Collected data entries:
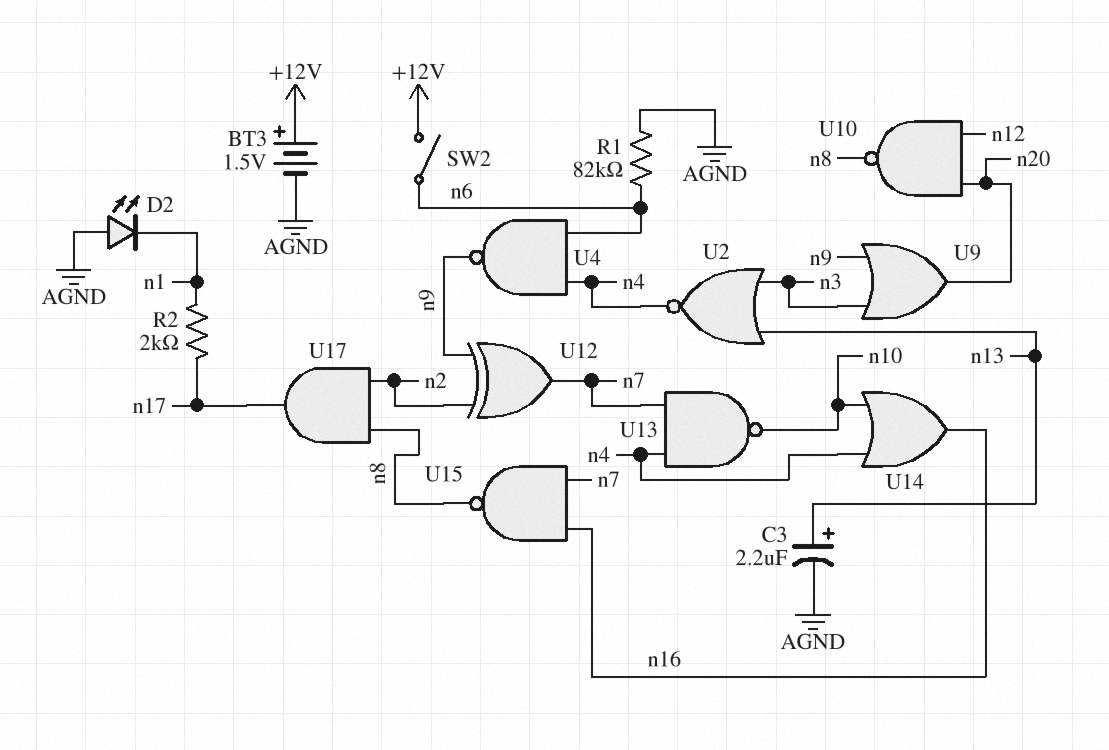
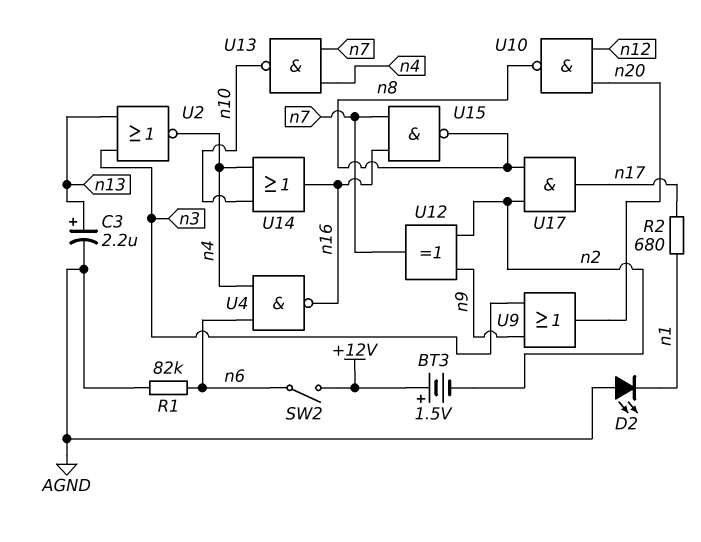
BT3: 1.5V (plus +12V, minus AGND) -> 1.5V (plus +12V, minus n2)
R2: 2k (n1, n17) -> 680 (n1, n17)
U4: NAND (in n4, in n6, out n9) -> NAND (in n4, in n6, out n16)

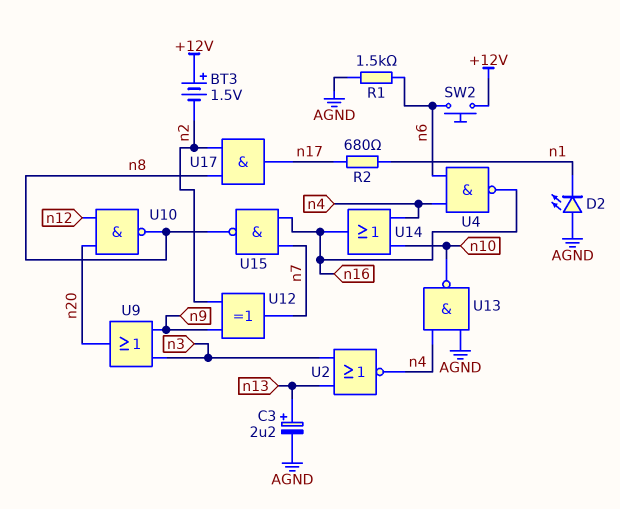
R1: 82k (AGND, n6) -> 1.5k (AGND, n6)
SW2: switch (+12V, n6) -> button (+12V, n6)
U13: NAND (in n4, in n7, out n10) -> NAND (in AGND, in n4, out n10)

• What you need to do: The line containing "SW2: switch (+12V, n6) -> button (+12V, n6)" and all lines after it, to the end of the records, are to be output exactly and alone.

• Result of this exercise:
SW2: switch (+12V, n6) -> button (+12V, n6)
U13: NAND (in n4, in n7, out n10) -> NAND (in AGND, in n4, out n10)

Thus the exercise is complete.